↓

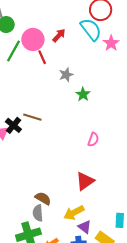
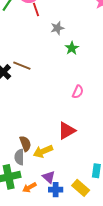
brown semicircle: (43, 198) -> (25, 144), turned 35
yellow arrow: (74, 213) -> (43, 151), moved
purple triangle: (85, 227) -> (49, 177), moved

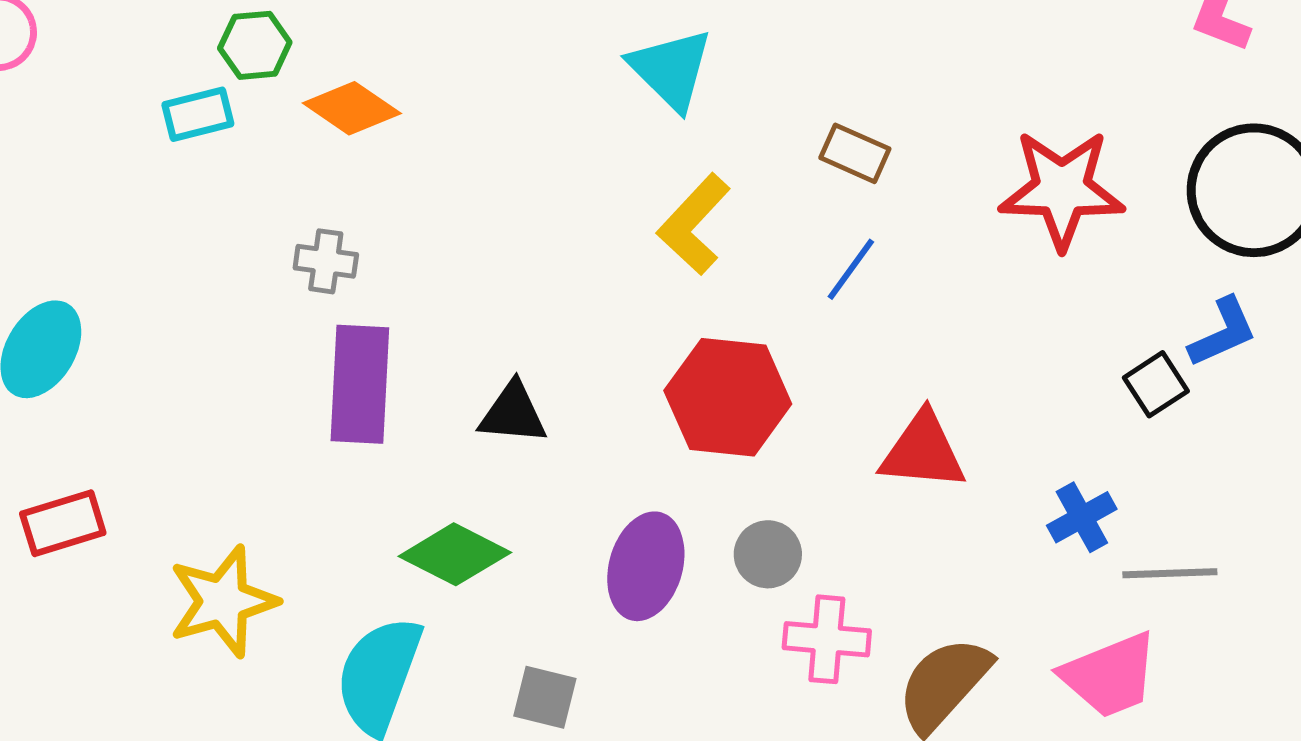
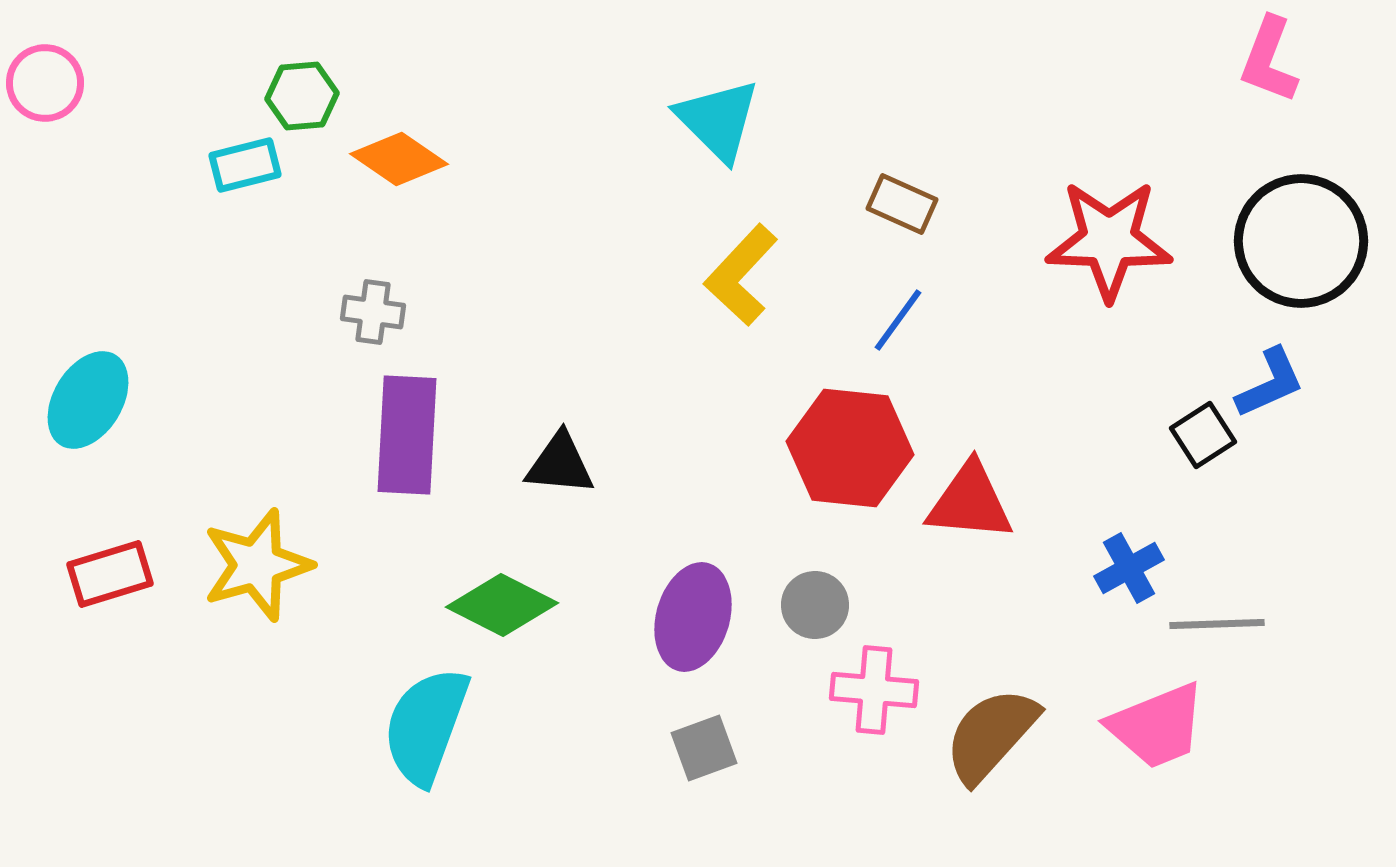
red hexagon: (728, 397) -> (850, 448), moved
yellow star: (223, 601) -> (257, 565), moved
gray square: (545, 697) -> (704, 748), moved, turned -34

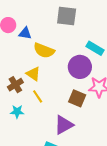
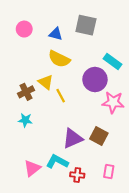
blue triangle: (25, 33) -> (56, 34), moved
yellow line: (38, 96) -> (61, 96), moved
brown square: (77, 98) -> (99, 136), moved

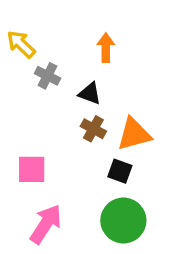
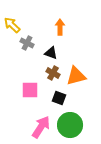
pink square: (32, 169) -> (30, 90), moved
black square: (120, 171) -> (59, 98), moved
pink arrow: (46, 224) -> (41, 127), moved

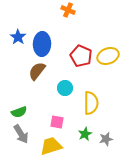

↑

» Task statement
What lines above mention "arrow"? Copy each one.

» Your solution
yellow arrow: (74, 213) -> (43, 151), moved
pink arrow: (46, 224) -> (41, 127), moved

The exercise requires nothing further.